**What is being asked**
Under this line are the records; repeat exactly the lines starting at the one containing "quote.html: [170,467,195,500] ->" and ending at the one containing "Short: [420,466,462,499] ->", omitting pictures.

****************************************

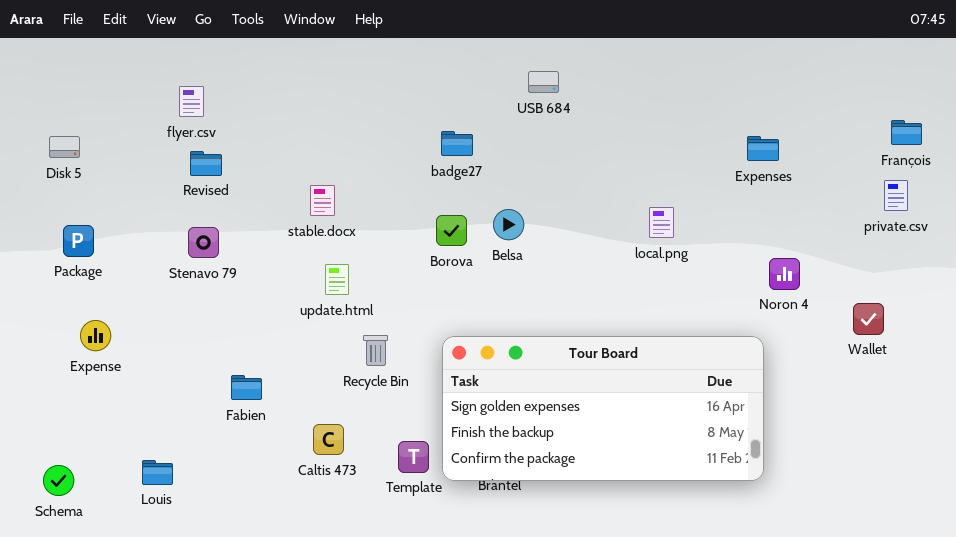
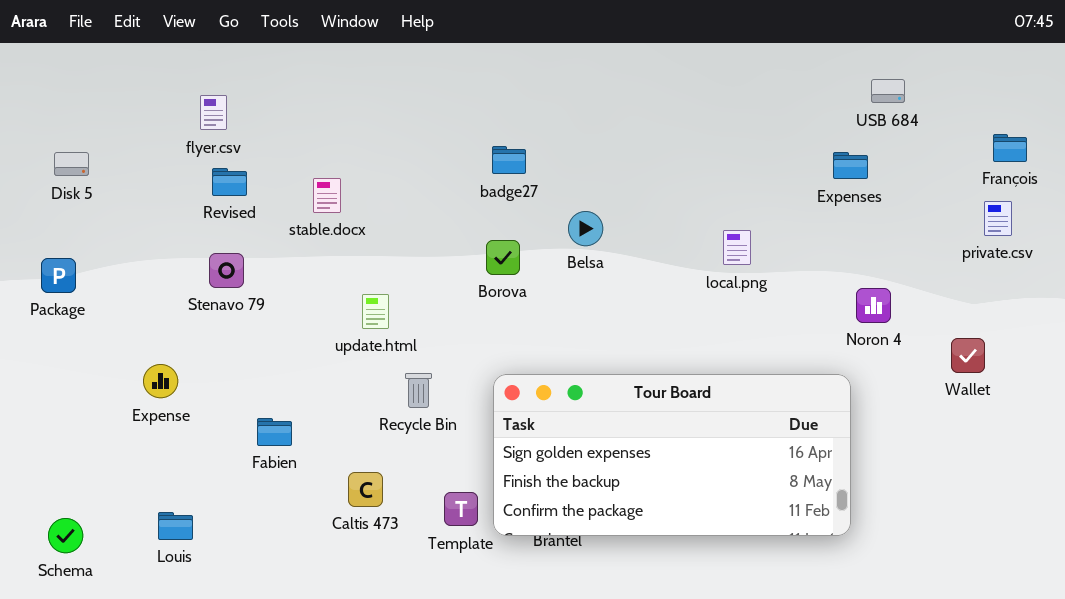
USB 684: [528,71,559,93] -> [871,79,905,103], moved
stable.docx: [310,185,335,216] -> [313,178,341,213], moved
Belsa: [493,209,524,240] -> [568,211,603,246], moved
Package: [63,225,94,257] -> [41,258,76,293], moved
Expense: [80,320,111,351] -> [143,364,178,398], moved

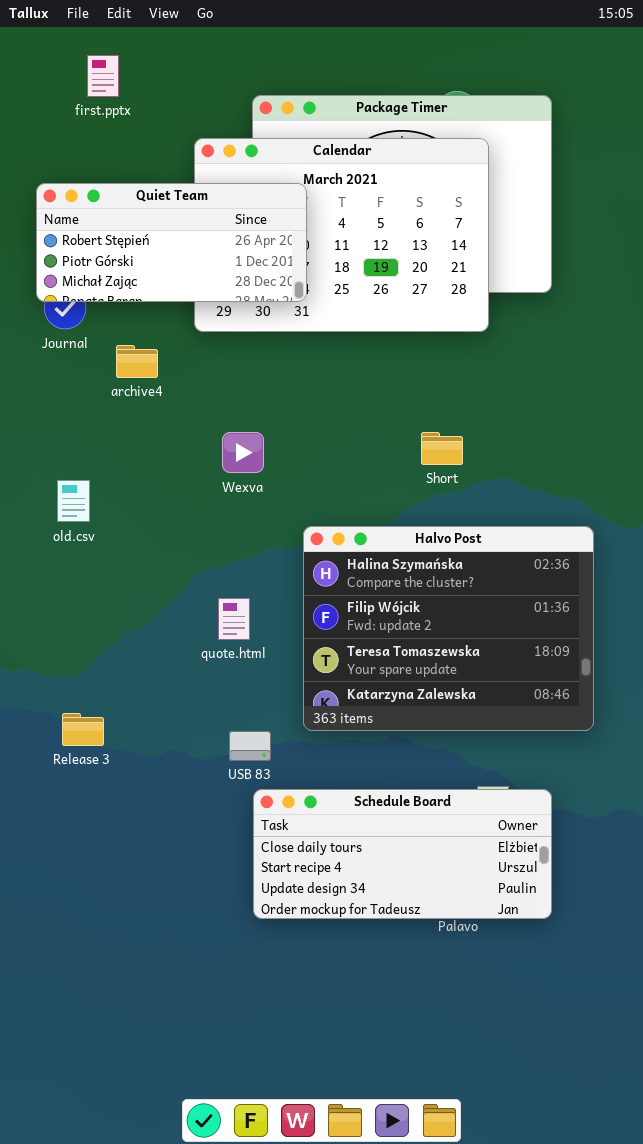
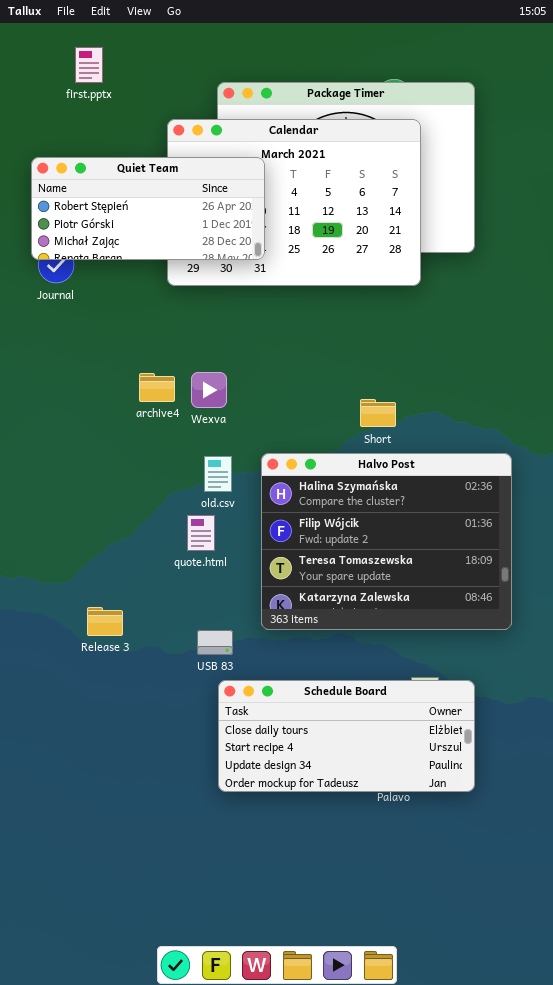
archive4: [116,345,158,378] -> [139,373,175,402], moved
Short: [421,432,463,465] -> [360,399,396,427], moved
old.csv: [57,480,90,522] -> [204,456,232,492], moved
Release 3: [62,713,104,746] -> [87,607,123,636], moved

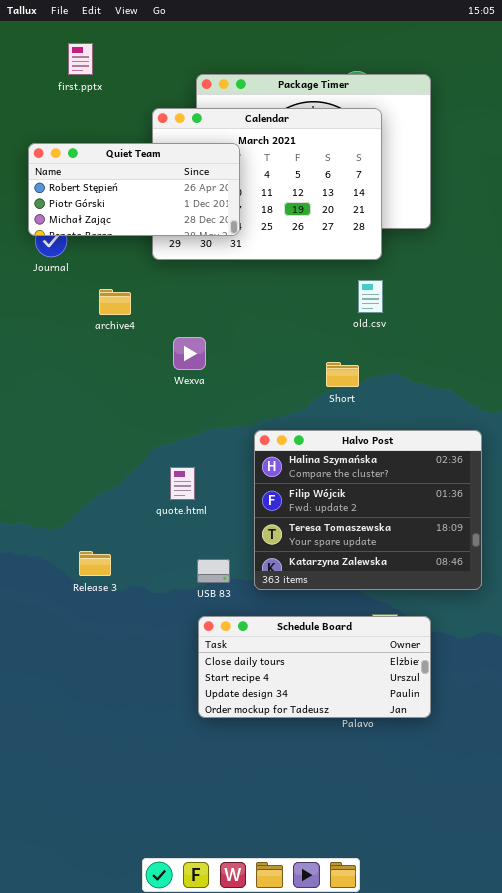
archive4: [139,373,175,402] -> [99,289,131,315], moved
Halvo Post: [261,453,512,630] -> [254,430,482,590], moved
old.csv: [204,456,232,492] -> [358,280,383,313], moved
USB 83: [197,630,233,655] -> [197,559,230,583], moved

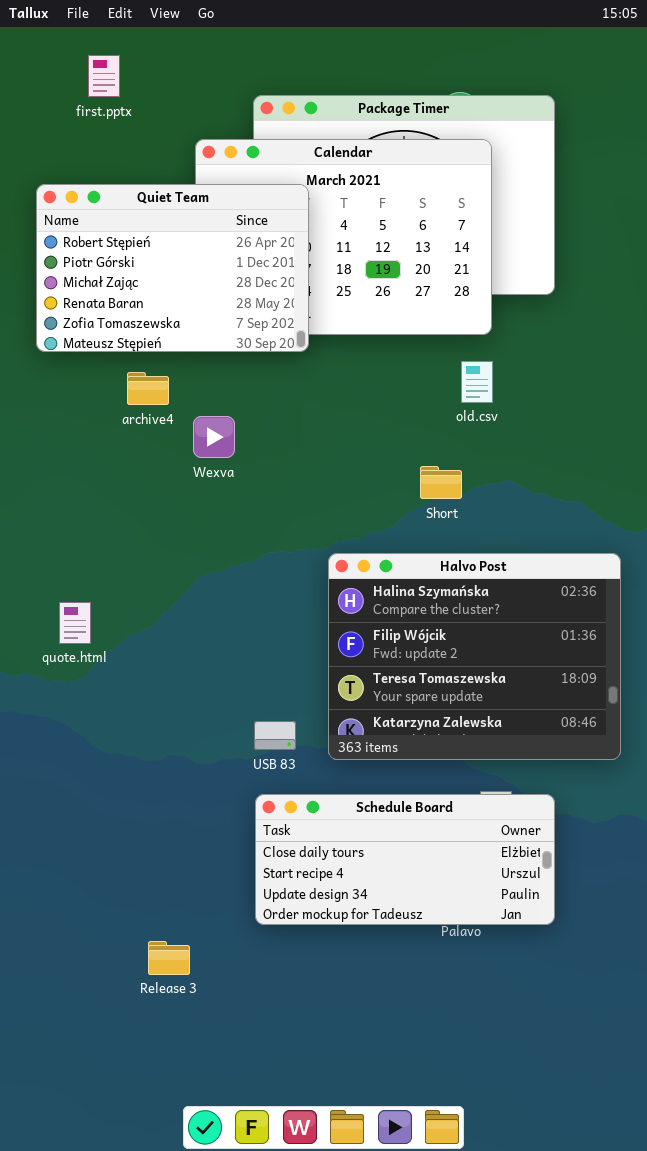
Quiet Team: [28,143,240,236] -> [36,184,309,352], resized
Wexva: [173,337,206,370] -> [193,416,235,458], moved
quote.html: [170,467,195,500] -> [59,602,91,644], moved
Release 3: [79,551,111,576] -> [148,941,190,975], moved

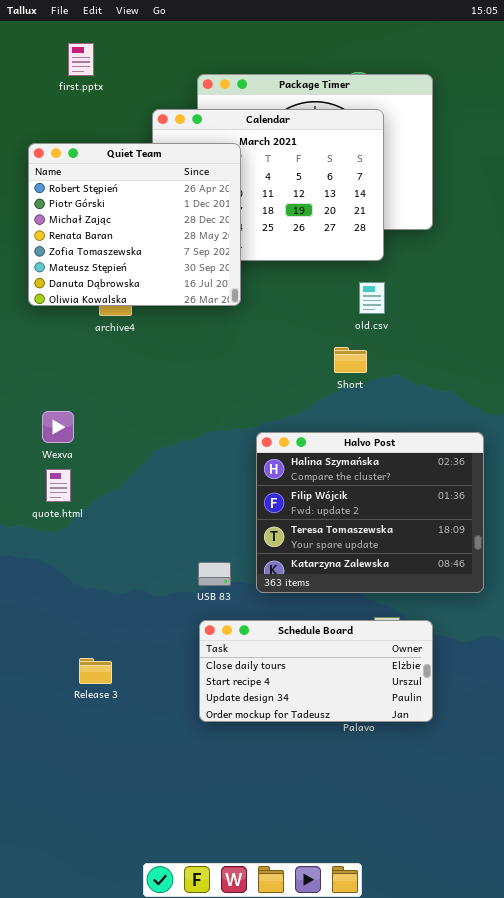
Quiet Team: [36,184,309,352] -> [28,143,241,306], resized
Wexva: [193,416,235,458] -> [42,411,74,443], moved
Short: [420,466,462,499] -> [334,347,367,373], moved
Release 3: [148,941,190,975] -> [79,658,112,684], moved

****************************************

**Task solution**
quote.html: [170,467,195,500] -> [59,602,91,644], moved
Release 3: [79,551,111,576] -> [148,941,190,975], moved

Quiet Team: [36,184,309,352] -> [28,143,241,306], resized
Wexva: [193,416,235,458] -> [42,411,74,443], moved
Short: [420,466,462,499] -> [334,347,367,373], moved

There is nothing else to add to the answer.